Copy out each line of the entries below in which the string "brick" appears.

Stored items from a collection
BEGIN

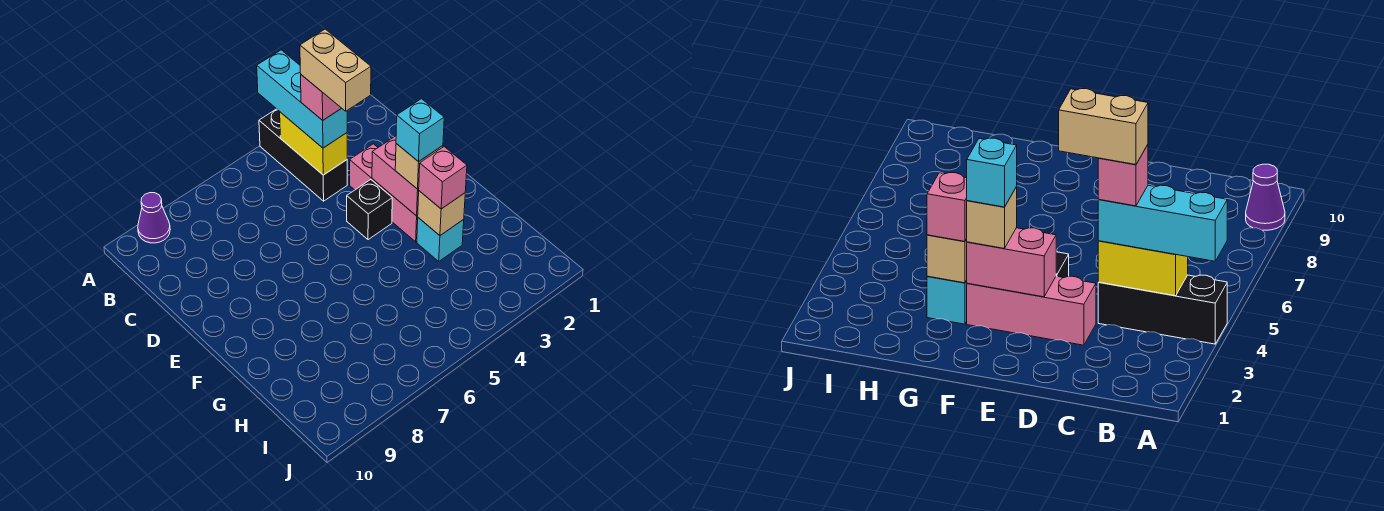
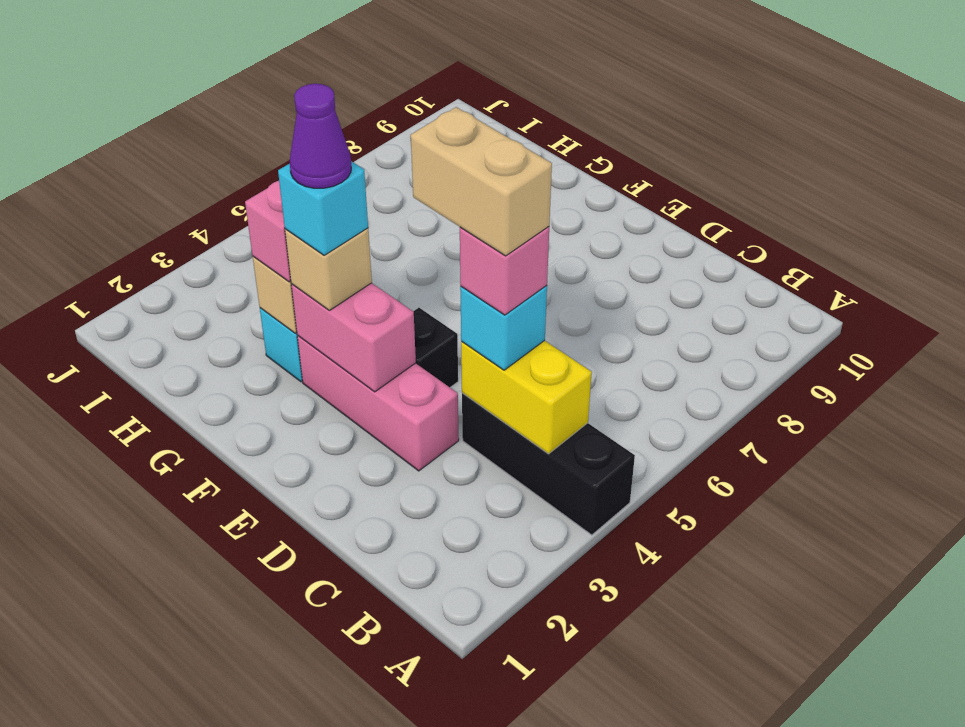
cyan brick A4:C4 level 3 -> cyan brick C4 level 3
purple cone A9 level 1 -> purple cone F3 level 5

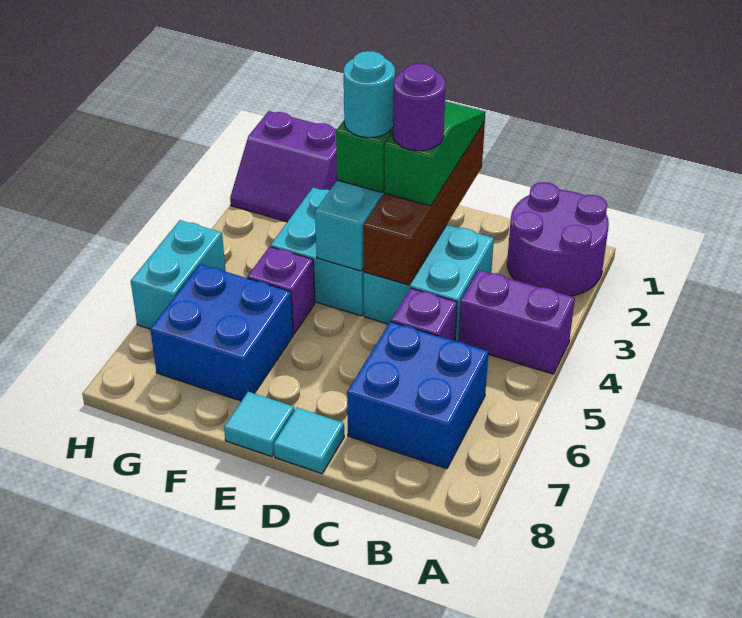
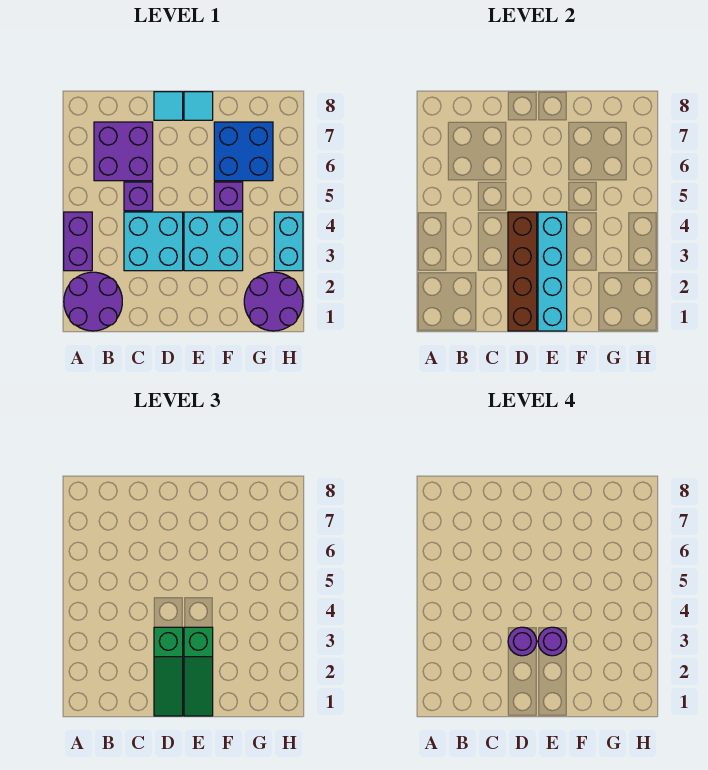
purple brick A4:B4 level 1 -> purple brick A3:A4 level 1
blue brick B6:C7 level 1 -> purple brick B6:C7 level 1
cyan round brick E3 level 4 -> purple round brick E3 level 4
purple slope G1:H2 level 1 top 1 -> purple round brick G1:H2 level 1
cyan brick H5:H6 level 1 -> cyan brick H3:H4 level 1

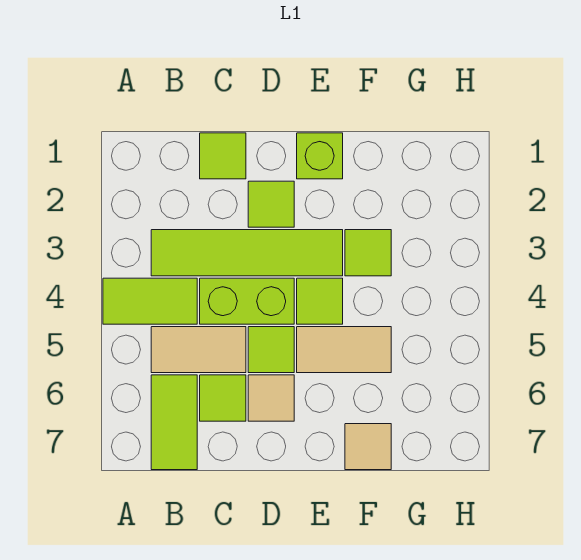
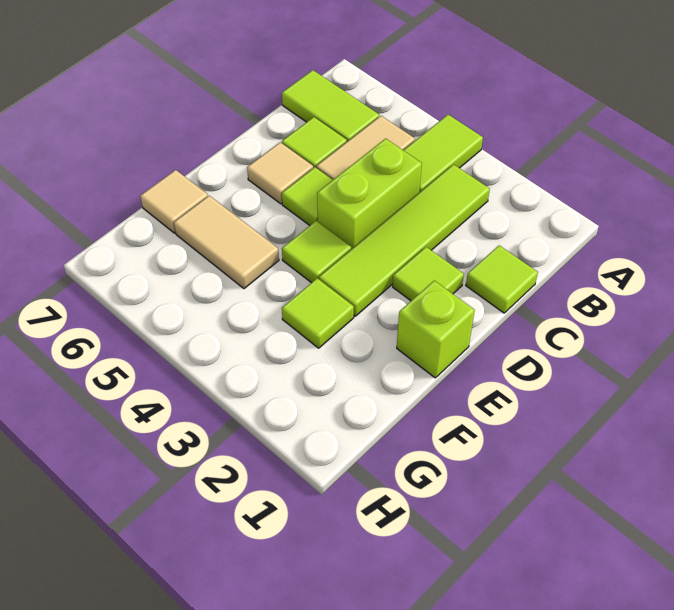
tan tile E5:F5 level 1 -> tan tile F5:F6 level 1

END

### ANSWER BOX
cyan brick A4:C4 level 3 -> cyan brick C4 level 3
purple brick A4:B4 level 1 -> purple brick A3:A4 level 1
blue brick B6:C7 level 1 -> purple brick B6:C7 level 1
cyan round brick E3 level 4 -> purple round brick E3 level 4
purple slope G1:H2 level 1 top 1 -> purple round brick G1:H2 level 1
cyan brick H5:H6 level 1 -> cyan brick H3:H4 level 1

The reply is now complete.